TO DO:
Give back the full listing exactly, setting the pictures aside.

= Beginning of Section =

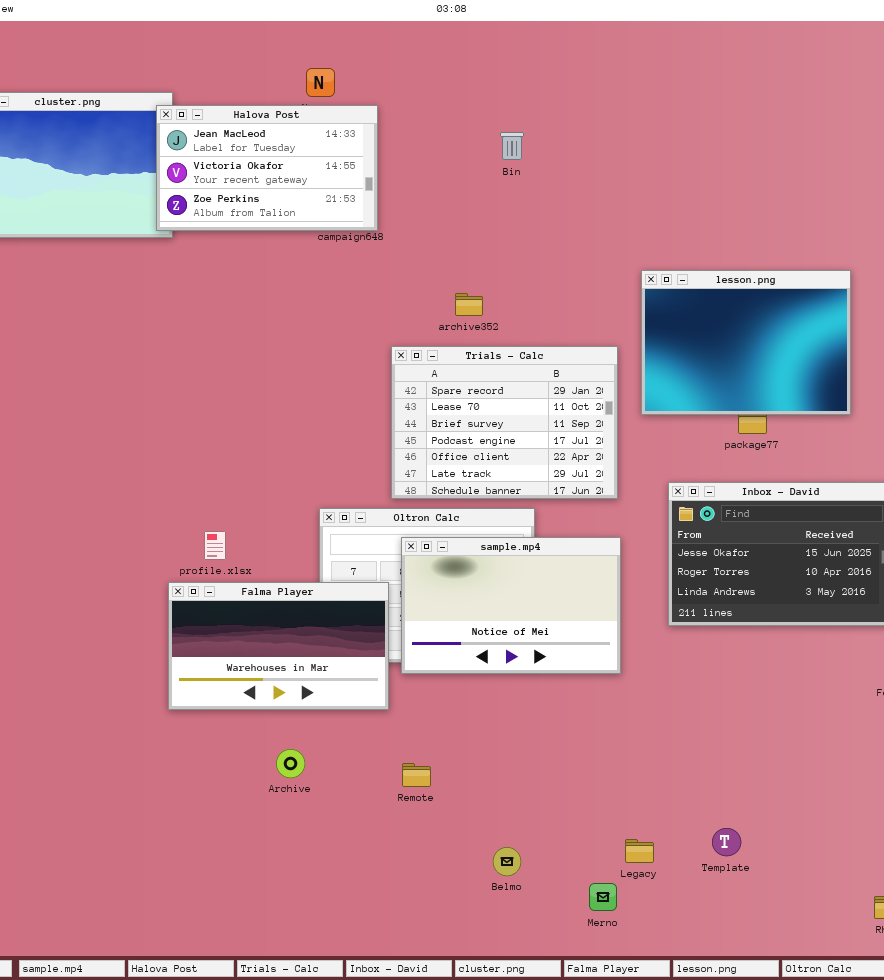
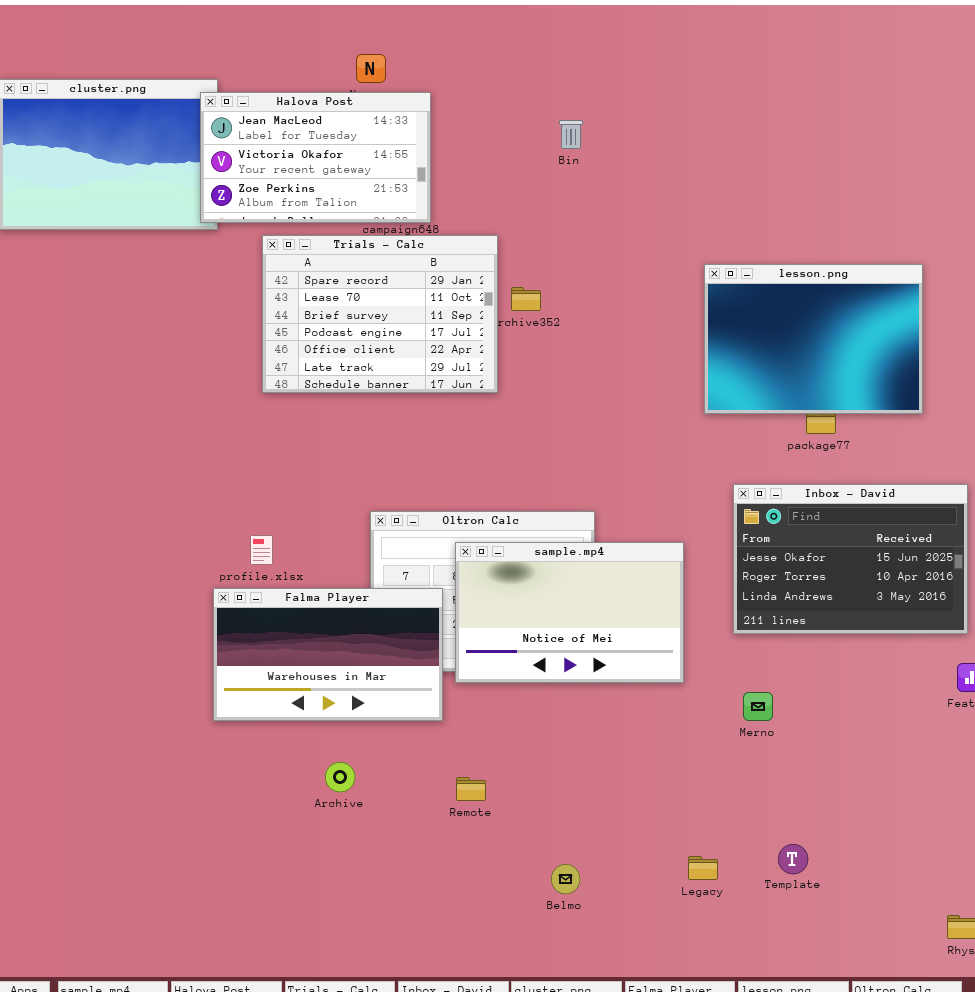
Trials - Calc: [391,346,618,499] -> [262,235,498,393], moved
Merno: [589,883,617,911] -> [743,692,773,721], moved

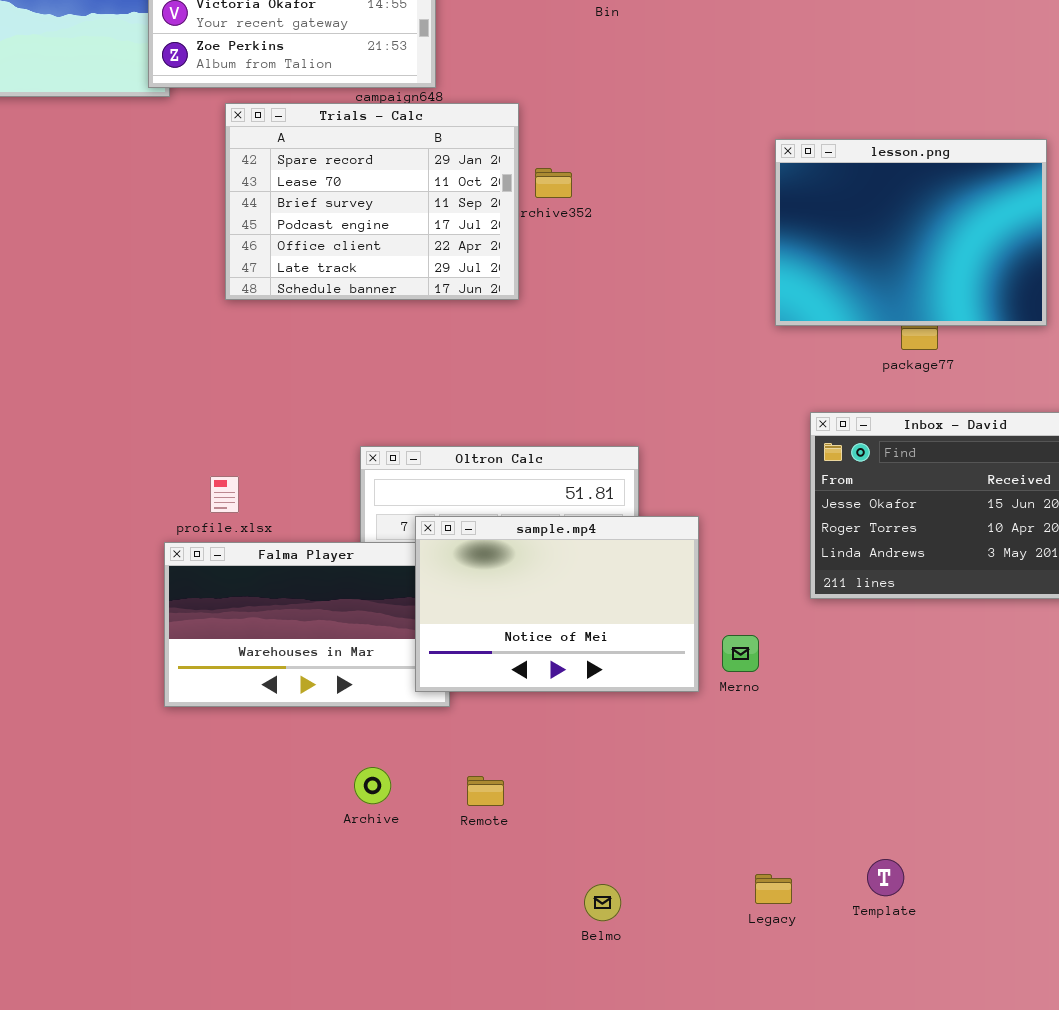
sample.mp4: [455,542,684,683] -> [415,516,699,692], moved
Merno: [743,692,773,721] -> [722,635,759,672], moved
Archive: [325,762,355,792] -> [354,767,391,804], moved

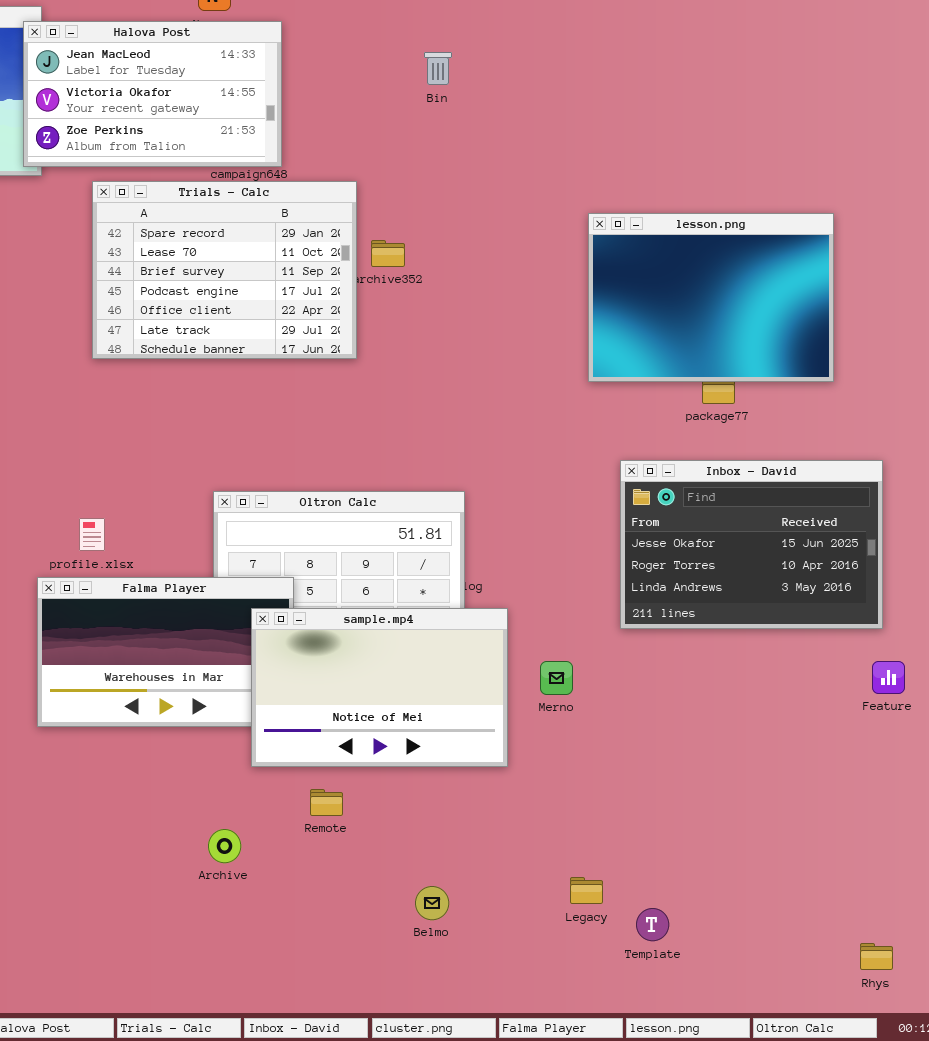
sample.mp4: [415,516,699,692] -> [251,608,508,767], moved
Archive: [354,767,391,804] -> [208,829,241,863], moved
Template: [867,859,904,896] -> [636,908,669,941], moved

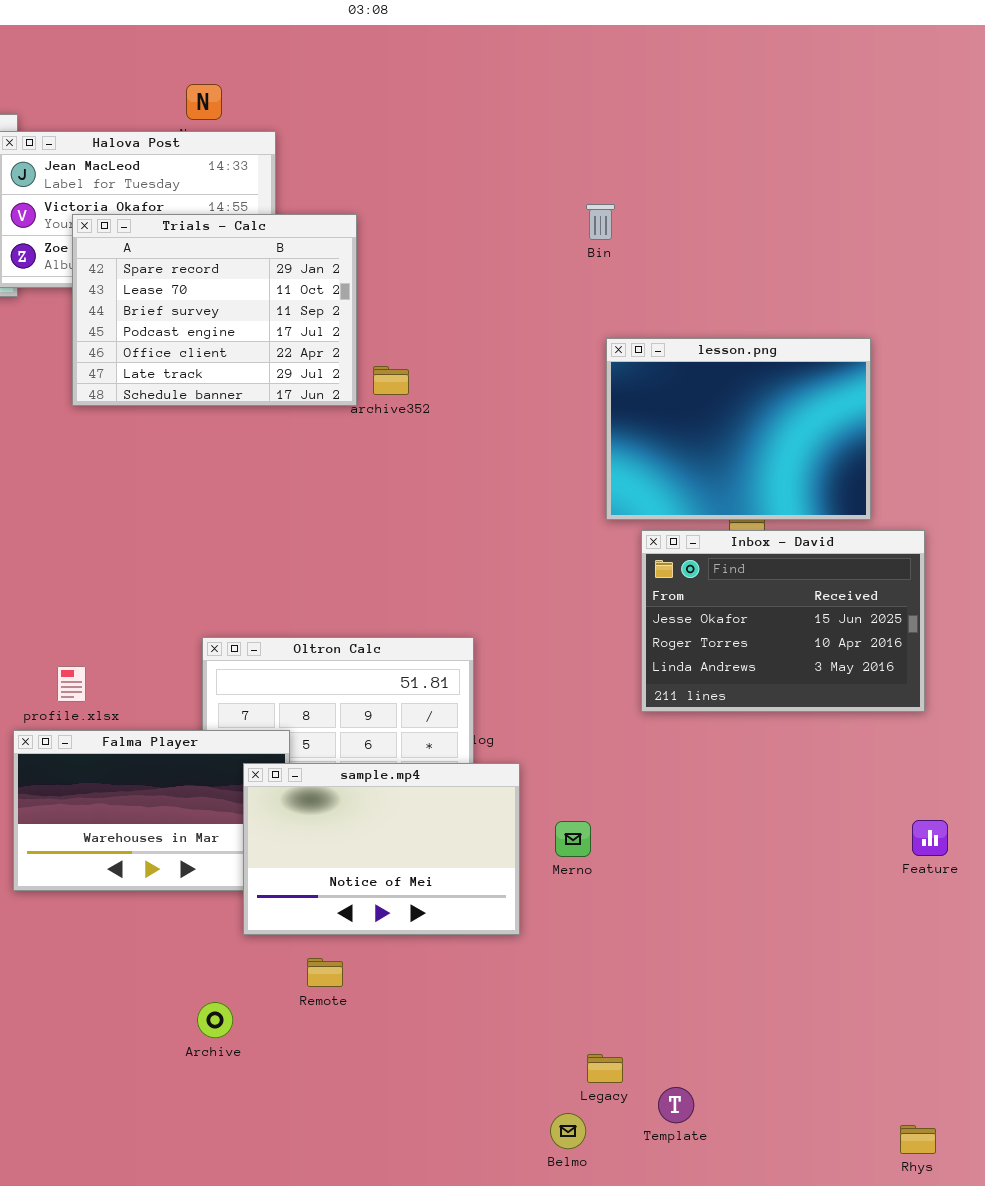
Bin: [424,52,452,85] -> [586,204,615,240], moved
Trials - Calc: [92,181,357,359] -> [72,214,357,406], moved
Inbox - David: [620,460,883,629] -> [641,530,925,712], moved
Belmo: [415,886,449,920] -> [550,1113,586,1149], moved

= End of Section =

TASK RESULT:
Trials - Calc: [391,346,618,499] -> [262,235,498,393], moved
Merno: [589,883,617,911] -> [743,692,773,721], moved

sample.mp4: [455,542,684,683] -> [415,516,699,692], moved
Merno: [743,692,773,721] -> [722,635,759,672], moved
Archive: [325,762,355,792] -> [354,767,391,804], moved

sample.mp4: [415,516,699,692] -> [251,608,508,767], moved
Archive: [354,767,391,804] -> [208,829,241,863], moved
Template: [867,859,904,896] -> [636,908,669,941], moved

Bin: [424,52,452,85] -> [586,204,615,240], moved
Trials - Calc: [92,181,357,359] -> [72,214,357,406], moved
Inbox - David: [620,460,883,629] -> [641,530,925,712], moved
Belmo: [415,886,449,920] -> [550,1113,586,1149], moved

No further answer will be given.